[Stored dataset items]
········

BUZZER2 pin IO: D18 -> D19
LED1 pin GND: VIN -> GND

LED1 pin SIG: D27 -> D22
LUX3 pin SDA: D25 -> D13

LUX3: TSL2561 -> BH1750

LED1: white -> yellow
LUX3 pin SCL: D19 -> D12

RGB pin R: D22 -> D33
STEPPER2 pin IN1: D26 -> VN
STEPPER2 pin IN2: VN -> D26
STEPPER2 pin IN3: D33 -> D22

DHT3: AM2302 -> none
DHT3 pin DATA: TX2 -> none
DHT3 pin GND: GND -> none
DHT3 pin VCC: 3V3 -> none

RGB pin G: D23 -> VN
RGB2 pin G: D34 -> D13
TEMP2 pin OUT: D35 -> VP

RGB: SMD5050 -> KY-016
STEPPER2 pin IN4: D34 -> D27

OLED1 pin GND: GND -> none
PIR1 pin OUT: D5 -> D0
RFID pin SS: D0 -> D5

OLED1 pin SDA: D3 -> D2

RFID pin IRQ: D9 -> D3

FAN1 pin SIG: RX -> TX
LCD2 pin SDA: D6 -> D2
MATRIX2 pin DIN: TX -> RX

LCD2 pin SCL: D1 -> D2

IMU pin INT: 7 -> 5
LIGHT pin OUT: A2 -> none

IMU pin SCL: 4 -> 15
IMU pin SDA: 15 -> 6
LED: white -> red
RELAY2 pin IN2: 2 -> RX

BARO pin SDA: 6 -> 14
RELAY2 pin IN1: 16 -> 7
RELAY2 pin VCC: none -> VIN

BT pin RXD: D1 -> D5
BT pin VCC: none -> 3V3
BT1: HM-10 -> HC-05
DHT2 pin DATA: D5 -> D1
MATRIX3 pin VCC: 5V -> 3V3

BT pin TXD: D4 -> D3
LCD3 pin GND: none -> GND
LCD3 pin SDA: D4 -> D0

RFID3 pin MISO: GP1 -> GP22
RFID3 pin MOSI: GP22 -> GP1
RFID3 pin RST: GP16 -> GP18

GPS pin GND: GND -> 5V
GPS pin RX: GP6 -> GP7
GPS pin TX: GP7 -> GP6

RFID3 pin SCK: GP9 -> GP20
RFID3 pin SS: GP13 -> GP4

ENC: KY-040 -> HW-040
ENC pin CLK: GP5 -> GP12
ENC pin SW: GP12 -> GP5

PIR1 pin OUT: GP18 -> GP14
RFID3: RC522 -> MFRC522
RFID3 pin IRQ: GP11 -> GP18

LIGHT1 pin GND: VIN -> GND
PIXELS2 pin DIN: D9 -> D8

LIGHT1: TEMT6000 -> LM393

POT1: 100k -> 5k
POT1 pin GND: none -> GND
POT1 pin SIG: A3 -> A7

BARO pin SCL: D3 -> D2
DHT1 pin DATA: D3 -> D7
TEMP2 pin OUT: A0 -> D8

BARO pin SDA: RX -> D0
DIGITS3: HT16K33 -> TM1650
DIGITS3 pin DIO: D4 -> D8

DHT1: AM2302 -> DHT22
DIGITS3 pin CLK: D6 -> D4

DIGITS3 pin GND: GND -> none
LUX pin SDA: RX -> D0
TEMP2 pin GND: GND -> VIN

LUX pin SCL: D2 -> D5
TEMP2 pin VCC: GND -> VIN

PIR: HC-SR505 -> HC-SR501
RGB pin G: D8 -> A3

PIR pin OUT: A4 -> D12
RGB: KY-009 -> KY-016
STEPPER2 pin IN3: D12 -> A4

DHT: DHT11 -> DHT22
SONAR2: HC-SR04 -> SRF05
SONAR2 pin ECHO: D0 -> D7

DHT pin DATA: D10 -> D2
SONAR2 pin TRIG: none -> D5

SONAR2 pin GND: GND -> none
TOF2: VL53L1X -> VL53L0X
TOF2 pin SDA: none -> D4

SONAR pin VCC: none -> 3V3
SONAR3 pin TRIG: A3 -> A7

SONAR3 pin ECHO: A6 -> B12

········

• _Work task_:
Print the entries exactly. Include every one.

• _The completed task_:
BUZZER2 pin IO: D18 -> D19
LED1 pin GND: VIN -> GND

LED1 pin SIG: D27 -> D22
LUX3 pin SDA: D25 -> D13

LUX3: TSL2561 -> BH1750

LED1: white -> yellow
LUX3 pin SCL: D19 -> D12

RGB pin R: D22 -> D33
STEPPER2 pin IN1: D26 -> VN
STEPPER2 pin IN2: VN -> D26
STEPPER2 pin IN3: D33 -> D22

DHT3: AM2302 -> none
DHT3 pin DATA: TX2 -> none
DHT3 pin GND: GND -> none
DHT3 pin VCC: 3V3 -> none

RGB pin G: D23 -> VN
RGB2 pin G: D34 -> D13
TEMP2 pin OUT: D35 -> VP

RGB: SMD5050 -> KY-016
STEPPER2 pin IN4: D34 -> D27

OLED1 pin GND: GND -> none
PIR1 pin OUT: D5 -> D0
RFID pin SS: D0 -> D5

OLED1 pin SDA: D3 -> D2

RFID pin IRQ: D9 -> D3

FAN1 pin SIG: RX -> TX
LCD2 pin SDA: D6 -> D2
MATRIX2 pin DIN: TX -> RX

LCD2 pin SCL: D1 -> D2

IMU pin INT: 7 -> 5
LIGHT pin OUT: A2 -> none

IMU pin SCL: 4 -> 15
IMU pin SDA: 15 -> 6
LED: white -> red
RELAY2 pin IN2: 2 -> RX

BARO pin SDA: 6 -> 14
RELAY2 pin IN1: 16 -> 7
RELAY2 pin VCC: none -> VIN

BT pin RXD: D1 -> D5
BT pin VCC: none -> 3V3
BT1: HM-10 -> HC-05
DHT2 pin DATA: D5 -> D1
MATRIX3 pin VCC: 5V -> 3V3

BT pin TXD: D4 -> D3
LCD3 pin GND: none -> GND
LCD3 pin SDA: D4 -> D0

RFID3 pin MISO: GP1 -> GP22
RFID3 pin MOSI: GP22 -> GP1
RFID3 pin RST: GP16 -> GP18

GPS pin GND: GND -> 5V
GPS pin RX: GP6 -> GP7
GPS pin TX: GP7 -> GP6

RFID3 pin SCK: GP9 -> GP20
RFID3 pin SS: GP13 -> GP4

ENC: KY-040 -> HW-040
ENC pin CLK: GP5 -> GP12
ENC pin SW: GP12 -> GP5

PIR1 pin OUT: GP18 -> GP14
RFID3: RC522 -> MFRC522
RFID3 pin IRQ: GP11 -> GP18

LIGHT1 pin GND: VIN -> GND
PIXELS2 pin DIN: D9 -> D8

LIGHT1: TEMT6000 -> LM393

POT1: 100k -> 5k
POT1 pin GND: none -> GND
POT1 pin SIG: A3 -> A7

BARO pin SCL: D3 -> D2
DHT1 pin DATA: D3 -> D7
TEMP2 pin OUT: A0 -> D8

BARO pin SDA: RX -> D0
DIGITS3: HT16K33 -> TM1650
DIGITS3 pin DIO: D4 -> D8

DHT1: AM2302 -> DHT22
DIGITS3 pin CLK: D6 -> D4

DIGITS3 pin GND: GND -> none
LUX pin SDA: RX -> D0
TEMP2 pin GND: GND -> VIN

LUX pin SCL: D2 -> D5
TEMP2 pin VCC: GND -> VIN

PIR: HC-SR505 -> HC-SR501
RGB pin G: D8 -> A3

PIR pin OUT: A4 -> D12
RGB: KY-009 -> KY-016
STEPPER2 pin IN3: D12 -> A4

DHT: DHT11 -> DHT22
SONAR2: HC-SR04 -> SRF05
SONAR2 pin ECHO: D0 -> D7

DHT pin DATA: D10 -> D2
SONAR2 pin TRIG: none -> D5

SONAR2 pin GND: GND -> none
TOF2: VL53L1X -> VL53L0X
TOF2 pin SDA: none -> D4

SONAR pin VCC: none -> 3V3
SONAR3 pin TRIG: A3 -> A7

SONAR3 pin ECHO: A6 -> B12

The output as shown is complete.